---------- Dataset excerpts

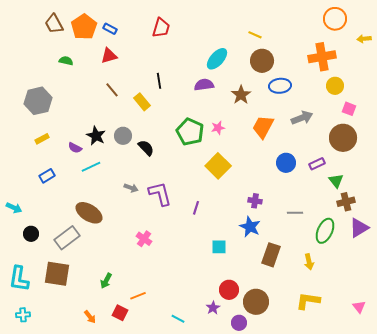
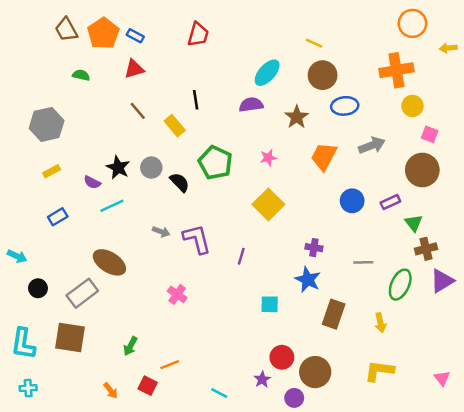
green pentagon: (190, 132) -> (215, 163), moved

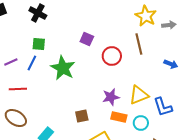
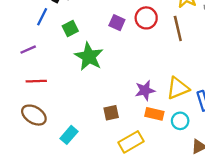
green square: (39, 44) -> (70, 28), moved, turned -32
red circle: (112, 56) -> (146, 18), moved
blue line: (32, 63) -> (42, 17), moved

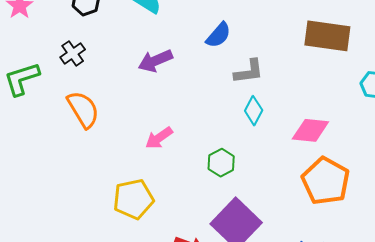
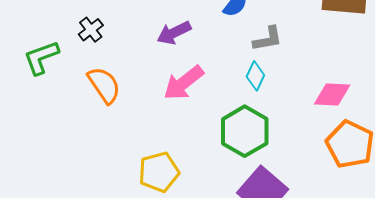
cyan diamond: (254, 111) -> (255, 76), moved
pink arrow: (159, 138) -> (184, 83), moved, size x1.5
green hexagon: (221, 163) -> (245, 131), size x1.8

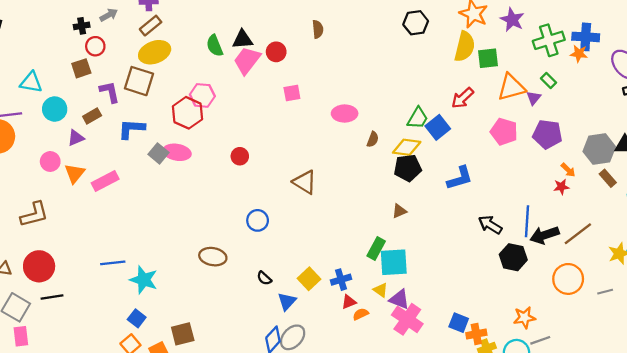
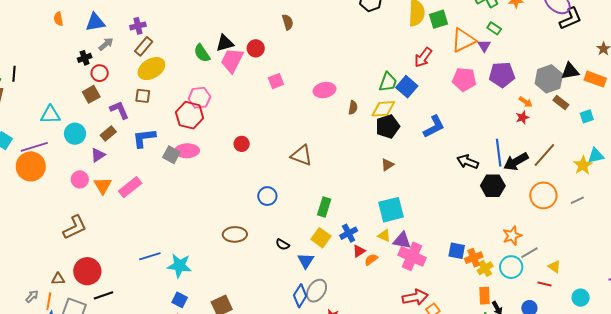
brown square: (139, 81) -> (143, 96), size x0.6
green rectangle: (376, 249) -> (324, 207), moved

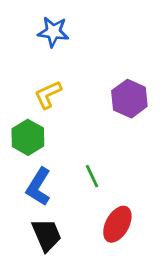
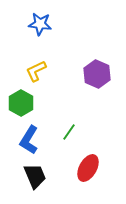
green line: (92, 176) -> (69, 132), turned 60

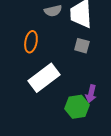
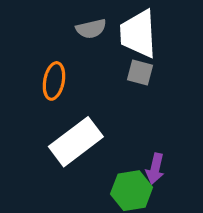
gray square: (82, 46) -> (140, 73), moved

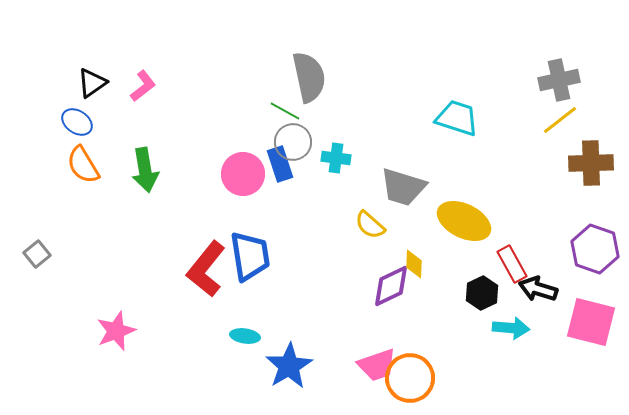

--------------------

▶ Exercise goal: Excluding the pictures, transcribe each entry above word for word.

▶ Exercise result:
green pentagon: (190, 132) -> (215, 163), moved

green square: (39, 44) -> (70, 28), moved, turned -32
red circle: (112, 56) -> (146, 18), moved
blue line: (32, 63) -> (42, 17), moved

cyan diamond: (254, 111) -> (255, 76), moved
pink arrow: (159, 138) -> (184, 83), moved, size x1.5
green hexagon: (221, 163) -> (245, 131), size x1.8

brown square: (139, 81) -> (143, 96), size x0.6
green rectangle: (376, 249) -> (324, 207), moved

green line: (92, 176) -> (69, 132), turned 60

gray square: (82, 46) -> (140, 73), moved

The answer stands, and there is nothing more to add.